- _Before-and-after change data_
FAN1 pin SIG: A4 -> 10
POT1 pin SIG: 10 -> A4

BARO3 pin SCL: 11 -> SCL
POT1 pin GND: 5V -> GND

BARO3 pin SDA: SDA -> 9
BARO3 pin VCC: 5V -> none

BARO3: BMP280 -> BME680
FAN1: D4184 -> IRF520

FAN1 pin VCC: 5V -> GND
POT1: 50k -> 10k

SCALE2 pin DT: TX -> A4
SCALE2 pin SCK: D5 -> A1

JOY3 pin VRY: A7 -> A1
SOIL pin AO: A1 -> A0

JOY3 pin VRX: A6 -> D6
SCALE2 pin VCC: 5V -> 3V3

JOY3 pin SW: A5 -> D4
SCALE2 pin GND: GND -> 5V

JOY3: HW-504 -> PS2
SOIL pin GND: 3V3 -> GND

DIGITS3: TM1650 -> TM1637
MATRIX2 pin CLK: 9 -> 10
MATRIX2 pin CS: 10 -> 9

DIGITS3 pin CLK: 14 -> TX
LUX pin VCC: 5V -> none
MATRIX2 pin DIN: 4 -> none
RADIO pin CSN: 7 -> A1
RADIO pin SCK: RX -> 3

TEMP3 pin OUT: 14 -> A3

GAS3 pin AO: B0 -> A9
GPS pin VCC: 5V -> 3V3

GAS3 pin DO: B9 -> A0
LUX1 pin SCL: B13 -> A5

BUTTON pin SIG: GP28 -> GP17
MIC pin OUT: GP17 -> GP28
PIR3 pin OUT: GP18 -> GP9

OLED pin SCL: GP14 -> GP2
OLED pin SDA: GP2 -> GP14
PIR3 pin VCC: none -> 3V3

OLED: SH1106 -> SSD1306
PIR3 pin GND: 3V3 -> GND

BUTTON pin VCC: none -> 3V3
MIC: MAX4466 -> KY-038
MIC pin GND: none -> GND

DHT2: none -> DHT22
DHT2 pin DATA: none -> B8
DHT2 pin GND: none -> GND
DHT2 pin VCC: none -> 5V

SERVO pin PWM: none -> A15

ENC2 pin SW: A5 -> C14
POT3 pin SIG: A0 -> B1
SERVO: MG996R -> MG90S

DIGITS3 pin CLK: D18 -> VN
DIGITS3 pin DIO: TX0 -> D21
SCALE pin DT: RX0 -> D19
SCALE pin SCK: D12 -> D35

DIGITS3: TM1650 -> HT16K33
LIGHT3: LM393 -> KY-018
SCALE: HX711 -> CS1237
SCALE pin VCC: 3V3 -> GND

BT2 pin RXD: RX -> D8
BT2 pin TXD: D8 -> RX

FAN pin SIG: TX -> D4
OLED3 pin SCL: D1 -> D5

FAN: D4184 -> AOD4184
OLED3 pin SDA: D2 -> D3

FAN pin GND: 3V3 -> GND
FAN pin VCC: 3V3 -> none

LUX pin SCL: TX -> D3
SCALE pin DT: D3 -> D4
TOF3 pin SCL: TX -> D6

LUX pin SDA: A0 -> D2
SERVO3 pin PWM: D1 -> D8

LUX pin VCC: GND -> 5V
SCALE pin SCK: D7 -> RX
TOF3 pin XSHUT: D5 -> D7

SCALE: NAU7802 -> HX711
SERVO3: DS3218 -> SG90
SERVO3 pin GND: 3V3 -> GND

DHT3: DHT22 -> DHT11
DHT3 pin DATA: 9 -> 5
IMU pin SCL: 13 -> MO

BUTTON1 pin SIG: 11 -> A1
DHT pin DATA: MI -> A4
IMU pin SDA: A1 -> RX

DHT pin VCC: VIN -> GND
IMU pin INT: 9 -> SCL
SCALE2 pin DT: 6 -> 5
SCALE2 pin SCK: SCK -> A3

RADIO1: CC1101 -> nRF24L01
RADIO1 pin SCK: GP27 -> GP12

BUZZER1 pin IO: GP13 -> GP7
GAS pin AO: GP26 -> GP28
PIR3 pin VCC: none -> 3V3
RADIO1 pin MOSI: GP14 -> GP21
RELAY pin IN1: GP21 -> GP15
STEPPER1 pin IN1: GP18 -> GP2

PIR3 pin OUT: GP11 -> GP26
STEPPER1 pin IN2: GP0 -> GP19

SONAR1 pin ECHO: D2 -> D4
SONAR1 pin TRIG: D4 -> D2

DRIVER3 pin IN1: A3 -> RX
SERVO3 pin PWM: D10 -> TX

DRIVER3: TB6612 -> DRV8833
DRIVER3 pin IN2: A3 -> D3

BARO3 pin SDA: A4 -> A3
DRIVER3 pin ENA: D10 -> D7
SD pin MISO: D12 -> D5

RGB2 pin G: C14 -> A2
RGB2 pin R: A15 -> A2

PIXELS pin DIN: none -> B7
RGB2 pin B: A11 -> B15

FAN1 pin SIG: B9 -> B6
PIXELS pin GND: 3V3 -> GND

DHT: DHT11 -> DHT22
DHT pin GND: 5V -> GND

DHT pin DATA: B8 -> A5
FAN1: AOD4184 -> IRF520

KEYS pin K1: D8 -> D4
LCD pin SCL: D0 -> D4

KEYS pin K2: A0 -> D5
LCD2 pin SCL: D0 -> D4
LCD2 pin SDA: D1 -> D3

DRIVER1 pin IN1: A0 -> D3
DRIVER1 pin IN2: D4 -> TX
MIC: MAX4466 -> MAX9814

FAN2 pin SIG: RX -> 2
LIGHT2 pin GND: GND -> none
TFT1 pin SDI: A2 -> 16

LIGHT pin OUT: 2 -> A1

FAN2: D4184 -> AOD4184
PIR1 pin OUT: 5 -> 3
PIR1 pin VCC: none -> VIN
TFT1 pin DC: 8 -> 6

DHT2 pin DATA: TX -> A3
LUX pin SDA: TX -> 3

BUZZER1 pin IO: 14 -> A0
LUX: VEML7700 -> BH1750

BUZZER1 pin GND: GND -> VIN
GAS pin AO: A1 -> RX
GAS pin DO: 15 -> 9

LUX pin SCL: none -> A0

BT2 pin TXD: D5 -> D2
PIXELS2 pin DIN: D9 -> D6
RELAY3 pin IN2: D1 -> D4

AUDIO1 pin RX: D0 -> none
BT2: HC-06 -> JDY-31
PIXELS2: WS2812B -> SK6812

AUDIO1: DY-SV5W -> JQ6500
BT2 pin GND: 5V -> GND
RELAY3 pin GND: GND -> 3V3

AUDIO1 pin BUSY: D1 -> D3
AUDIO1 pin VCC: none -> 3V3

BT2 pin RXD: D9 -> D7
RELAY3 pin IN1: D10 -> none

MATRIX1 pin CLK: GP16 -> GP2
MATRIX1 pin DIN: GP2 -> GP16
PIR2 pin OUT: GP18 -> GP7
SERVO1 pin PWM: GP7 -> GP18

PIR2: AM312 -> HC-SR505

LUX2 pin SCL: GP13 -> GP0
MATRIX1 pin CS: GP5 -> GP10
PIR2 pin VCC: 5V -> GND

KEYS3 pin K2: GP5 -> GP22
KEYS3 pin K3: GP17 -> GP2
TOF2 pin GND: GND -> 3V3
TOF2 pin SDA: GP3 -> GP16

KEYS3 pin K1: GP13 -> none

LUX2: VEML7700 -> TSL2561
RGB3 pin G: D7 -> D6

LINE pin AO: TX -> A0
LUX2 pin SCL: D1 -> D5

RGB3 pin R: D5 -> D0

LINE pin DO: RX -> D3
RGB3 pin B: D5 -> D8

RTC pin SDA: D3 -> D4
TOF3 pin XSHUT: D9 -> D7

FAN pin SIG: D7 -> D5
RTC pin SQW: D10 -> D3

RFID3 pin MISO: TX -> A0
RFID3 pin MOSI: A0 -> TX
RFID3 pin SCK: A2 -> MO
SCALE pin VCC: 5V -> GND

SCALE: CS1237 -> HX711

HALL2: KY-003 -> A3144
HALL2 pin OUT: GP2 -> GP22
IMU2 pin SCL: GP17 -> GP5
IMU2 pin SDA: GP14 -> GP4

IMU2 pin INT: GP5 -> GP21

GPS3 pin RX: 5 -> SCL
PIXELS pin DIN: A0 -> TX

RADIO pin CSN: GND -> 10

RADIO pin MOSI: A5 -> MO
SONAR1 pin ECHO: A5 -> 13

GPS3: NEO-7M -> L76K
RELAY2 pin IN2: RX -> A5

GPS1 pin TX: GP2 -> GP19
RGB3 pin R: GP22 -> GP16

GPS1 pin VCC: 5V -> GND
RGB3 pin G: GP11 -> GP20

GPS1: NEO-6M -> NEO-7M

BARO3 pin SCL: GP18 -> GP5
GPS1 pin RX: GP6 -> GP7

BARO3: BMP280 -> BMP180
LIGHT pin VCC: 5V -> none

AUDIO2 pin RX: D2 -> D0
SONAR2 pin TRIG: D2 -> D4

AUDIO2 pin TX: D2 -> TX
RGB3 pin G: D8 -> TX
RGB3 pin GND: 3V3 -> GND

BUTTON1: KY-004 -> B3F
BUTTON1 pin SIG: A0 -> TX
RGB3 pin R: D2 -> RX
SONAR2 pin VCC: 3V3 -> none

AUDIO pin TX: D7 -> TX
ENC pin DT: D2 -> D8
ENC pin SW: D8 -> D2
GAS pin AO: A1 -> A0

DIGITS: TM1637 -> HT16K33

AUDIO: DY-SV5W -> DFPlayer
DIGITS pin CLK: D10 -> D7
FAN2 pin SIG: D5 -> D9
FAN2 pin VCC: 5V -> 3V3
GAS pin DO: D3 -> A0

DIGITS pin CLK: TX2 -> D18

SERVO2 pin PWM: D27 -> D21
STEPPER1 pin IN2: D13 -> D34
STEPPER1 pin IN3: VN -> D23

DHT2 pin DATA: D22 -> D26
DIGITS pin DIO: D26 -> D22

- _Exercise instructions_
Starting at the first line of the records above, please copy every line exactly through the line containing "POT1: 50k -> 10k", and stop there.

- _Solution to this task_
FAN1 pin SIG: A4 -> 10
POT1 pin SIG: 10 -> A4

BARO3 pin SCL: 11 -> SCL
POT1 pin GND: 5V -> GND

BARO3 pin SDA: SDA -> 9
BARO3 pin VCC: 5V -> none

BARO3: BMP280 -> BME680
FAN1: D4184 -> IRF520

FAN1 pin VCC: 5V -> GND
POT1: 50k -> 10k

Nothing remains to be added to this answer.